> **Aim of the exercise**: Transcribe the entries exactly as each line appears.
-----
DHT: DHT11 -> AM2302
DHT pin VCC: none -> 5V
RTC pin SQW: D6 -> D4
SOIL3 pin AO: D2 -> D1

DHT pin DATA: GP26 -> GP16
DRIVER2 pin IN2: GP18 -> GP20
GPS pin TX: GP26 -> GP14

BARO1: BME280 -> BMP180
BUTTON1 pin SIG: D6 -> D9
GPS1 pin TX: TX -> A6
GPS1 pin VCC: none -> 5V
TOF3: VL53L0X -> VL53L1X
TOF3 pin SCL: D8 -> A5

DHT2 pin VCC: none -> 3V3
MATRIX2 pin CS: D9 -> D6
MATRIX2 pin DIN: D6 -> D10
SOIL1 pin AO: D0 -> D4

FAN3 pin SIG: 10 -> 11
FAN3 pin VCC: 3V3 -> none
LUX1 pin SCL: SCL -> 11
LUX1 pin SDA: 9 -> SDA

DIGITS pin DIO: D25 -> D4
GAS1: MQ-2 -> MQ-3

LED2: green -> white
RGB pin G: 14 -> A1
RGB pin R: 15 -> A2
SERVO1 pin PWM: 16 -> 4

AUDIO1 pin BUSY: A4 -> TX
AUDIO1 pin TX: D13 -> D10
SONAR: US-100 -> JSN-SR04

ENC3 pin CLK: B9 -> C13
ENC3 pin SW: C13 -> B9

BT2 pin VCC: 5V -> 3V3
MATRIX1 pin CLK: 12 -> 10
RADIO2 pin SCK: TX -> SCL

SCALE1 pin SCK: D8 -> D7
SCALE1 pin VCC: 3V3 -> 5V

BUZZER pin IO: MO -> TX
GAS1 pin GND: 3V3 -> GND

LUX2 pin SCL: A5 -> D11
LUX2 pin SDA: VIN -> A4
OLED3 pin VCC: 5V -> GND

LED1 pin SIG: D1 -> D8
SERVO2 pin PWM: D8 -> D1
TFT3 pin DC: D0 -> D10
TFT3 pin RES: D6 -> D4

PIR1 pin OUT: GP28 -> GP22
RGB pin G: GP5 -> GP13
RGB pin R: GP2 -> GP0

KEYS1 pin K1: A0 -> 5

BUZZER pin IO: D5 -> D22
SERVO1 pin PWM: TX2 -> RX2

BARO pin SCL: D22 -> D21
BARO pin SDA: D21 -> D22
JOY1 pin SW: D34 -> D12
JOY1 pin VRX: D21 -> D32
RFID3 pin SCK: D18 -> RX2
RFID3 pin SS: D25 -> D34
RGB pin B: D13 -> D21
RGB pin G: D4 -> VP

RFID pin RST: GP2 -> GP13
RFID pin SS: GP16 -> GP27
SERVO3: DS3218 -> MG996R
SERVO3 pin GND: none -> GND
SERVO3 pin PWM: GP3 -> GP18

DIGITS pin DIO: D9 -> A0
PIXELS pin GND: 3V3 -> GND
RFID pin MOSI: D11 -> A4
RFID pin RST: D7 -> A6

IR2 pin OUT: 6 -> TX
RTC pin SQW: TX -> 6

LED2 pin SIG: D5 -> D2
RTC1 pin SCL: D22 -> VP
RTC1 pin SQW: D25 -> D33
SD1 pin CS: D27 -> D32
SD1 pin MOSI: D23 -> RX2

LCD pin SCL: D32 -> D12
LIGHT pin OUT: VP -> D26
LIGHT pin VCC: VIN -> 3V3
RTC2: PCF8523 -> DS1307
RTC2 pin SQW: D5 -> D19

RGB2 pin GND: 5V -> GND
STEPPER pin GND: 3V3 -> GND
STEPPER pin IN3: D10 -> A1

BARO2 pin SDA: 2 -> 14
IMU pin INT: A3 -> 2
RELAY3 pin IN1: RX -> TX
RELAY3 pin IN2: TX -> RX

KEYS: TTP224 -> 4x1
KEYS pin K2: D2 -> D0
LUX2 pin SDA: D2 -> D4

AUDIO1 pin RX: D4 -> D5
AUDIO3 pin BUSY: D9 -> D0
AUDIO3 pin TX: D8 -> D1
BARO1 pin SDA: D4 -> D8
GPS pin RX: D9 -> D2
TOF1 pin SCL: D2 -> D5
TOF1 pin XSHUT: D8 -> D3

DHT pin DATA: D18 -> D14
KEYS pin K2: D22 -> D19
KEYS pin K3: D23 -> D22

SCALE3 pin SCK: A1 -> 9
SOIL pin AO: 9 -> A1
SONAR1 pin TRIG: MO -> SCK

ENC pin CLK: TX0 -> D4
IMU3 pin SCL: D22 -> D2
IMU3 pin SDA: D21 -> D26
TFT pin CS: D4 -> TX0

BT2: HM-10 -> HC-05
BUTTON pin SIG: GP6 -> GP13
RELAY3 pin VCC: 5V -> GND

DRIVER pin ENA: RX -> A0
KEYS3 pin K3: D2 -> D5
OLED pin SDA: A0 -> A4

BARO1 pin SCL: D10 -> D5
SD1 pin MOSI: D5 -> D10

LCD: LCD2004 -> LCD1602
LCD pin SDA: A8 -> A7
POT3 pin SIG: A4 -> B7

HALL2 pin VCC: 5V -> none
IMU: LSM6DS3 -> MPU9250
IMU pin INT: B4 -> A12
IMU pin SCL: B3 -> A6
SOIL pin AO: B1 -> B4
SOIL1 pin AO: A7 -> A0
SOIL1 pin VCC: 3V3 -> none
-----
> **Final answer**:
DHT: DHT11 -> AM2302
DHT pin VCC: none -> 5V
RTC pin SQW: D6 -> D4
SOIL3 pin AO: D2 -> D1

DHT pin DATA: GP26 -> GP16
DRIVER2 pin IN2: GP18 -> GP20
GPS pin TX: GP26 -> GP14

BARO1: BME280 -> BMP180
BUTTON1 pin SIG: D6 -> D9
GPS1 pin TX: TX -> A6
GPS1 pin VCC: none -> 5V
TOF3: VL53L0X -> VL53L1X
TOF3 pin SCL: D8 -> A5

DHT2 pin VCC: none -> 3V3
MATRIX2 pin CS: D9 -> D6
MATRIX2 pin DIN: D6 -> D10
SOIL1 pin AO: D0 -> D4

FAN3 pin SIG: 10 -> 11
FAN3 pin VCC: 3V3 -> none
LUX1 pin SCL: SCL -> 11
LUX1 pin SDA: 9 -> SDA

DIGITS pin DIO: D25 -> D4
GAS1: MQ-2 -> MQ-3

LED2: green -> white
RGB pin G: 14 -> A1
RGB pin R: 15 -> A2
SERVO1 pin PWM: 16 -> 4

AUDIO1 pin BUSY: A4 -> TX
AUDIO1 pin TX: D13 -> D10
SONAR: US-100 -> JSN-SR04

ENC3 pin CLK: B9 -> C13
ENC3 pin SW: C13 -> B9

BT2 pin VCC: 5V -> 3V3
MATRIX1 pin CLK: 12 -> 10
RADIO2 pin SCK: TX -> SCL

SCALE1 pin SCK: D8 -> D7
SCALE1 pin VCC: 3V3 -> 5V

BUZZER pin IO: MO -> TX
GAS1 pin GND: 3V3 -> GND

LUX2 pin SCL: A5 -> D11
LUX2 pin SDA: VIN -> A4
OLED3 pin VCC: 5V -> GND

LED1 pin SIG: D1 -> D8
SERVO2 pin PWM: D8 -> D1
TFT3 pin DC: D0 -> D10
TFT3 pin RES: D6 -> D4

PIR1 pin OUT: GP28 -> GP22
RGB pin G: GP5 -> GP13
RGB pin R: GP2 -> GP0

KEYS1 pin K1: A0 -> 5

BUZZER pin IO: D5 -> D22
SERVO1 pin PWM: TX2 -> RX2

BARO pin SCL: D22 -> D21
BARO pin SDA: D21 -> D22
JOY1 pin SW: D34 -> D12
JOY1 pin VRX: D21 -> D32
RFID3 pin SCK: D18 -> RX2
RFID3 pin SS: D25 -> D34
RGB pin B: D13 -> D21
RGB pin G: D4 -> VP

RFID pin RST: GP2 -> GP13
RFID pin SS: GP16 -> GP27
SERVO3: DS3218 -> MG996R
SERVO3 pin GND: none -> GND
SERVO3 pin PWM: GP3 -> GP18

DIGITS pin DIO: D9 -> A0
PIXELS pin GND: 3V3 -> GND
RFID pin MOSI: D11 -> A4
RFID pin RST: D7 -> A6

IR2 pin OUT: 6 -> TX
RTC pin SQW: TX -> 6

LED2 pin SIG: D5 -> D2
RTC1 pin SCL: D22 -> VP
RTC1 pin SQW: D25 -> D33
SD1 pin CS: D27 -> D32
SD1 pin MOSI: D23 -> RX2

LCD pin SCL: D32 -> D12
LIGHT pin OUT: VP -> D26
LIGHT pin VCC: VIN -> 3V3
RTC2: PCF8523 -> DS1307
RTC2 pin SQW: D5 -> D19

RGB2 pin GND: 5V -> GND
STEPPER pin GND: 3V3 -> GND
STEPPER pin IN3: D10 -> A1

BARO2 pin SDA: 2 -> 14
IMU pin INT: A3 -> 2
RELAY3 pin IN1: RX -> TX
RELAY3 pin IN2: TX -> RX

KEYS: TTP224 -> 4x1
KEYS pin K2: D2 -> D0
LUX2 pin SDA: D2 -> D4

AUDIO1 pin RX: D4 -> D5
AUDIO3 pin BUSY: D9 -> D0
AUDIO3 pin TX: D8 -> D1
BARO1 pin SDA: D4 -> D8
GPS pin RX: D9 -> D2
TOF1 pin SCL: D2 -> D5
TOF1 pin XSHUT: D8 -> D3

DHT pin DATA: D18 -> D14
KEYS pin K2: D22 -> D19
KEYS pin K3: D23 -> D22

SCALE3 pin SCK: A1 -> 9
SOIL pin AO: 9 -> A1
SONAR1 pin TRIG: MO -> SCK

ENC pin CLK: TX0 -> D4
IMU3 pin SCL: D22 -> D2
IMU3 pin SDA: D21 -> D26
TFT pin CS: D4 -> TX0

BT2: HM-10 -> HC-05
BUTTON pin SIG: GP6 -> GP13
RELAY3 pin VCC: 5V -> GND

DRIVER pin ENA: RX -> A0
KEYS3 pin K3: D2 -> D5
OLED pin SDA: A0 -> A4

BARO1 pin SCL: D10 -> D5
SD1 pin MOSI: D5 -> D10

LCD: LCD2004 -> LCD1602
LCD pin SDA: A8 -> A7
POT3 pin SIG: A4 -> B7

HALL2 pin VCC: 5V -> none
IMU: LSM6DS3 -> MPU9250
IMU pin INT: B4 -> A12
IMU pin SCL: B3 -> A6
SOIL pin AO: B1 -> B4
SOIL1 pin AO: A7 -> A0
SOIL1 pin VCC: 3V3 -> none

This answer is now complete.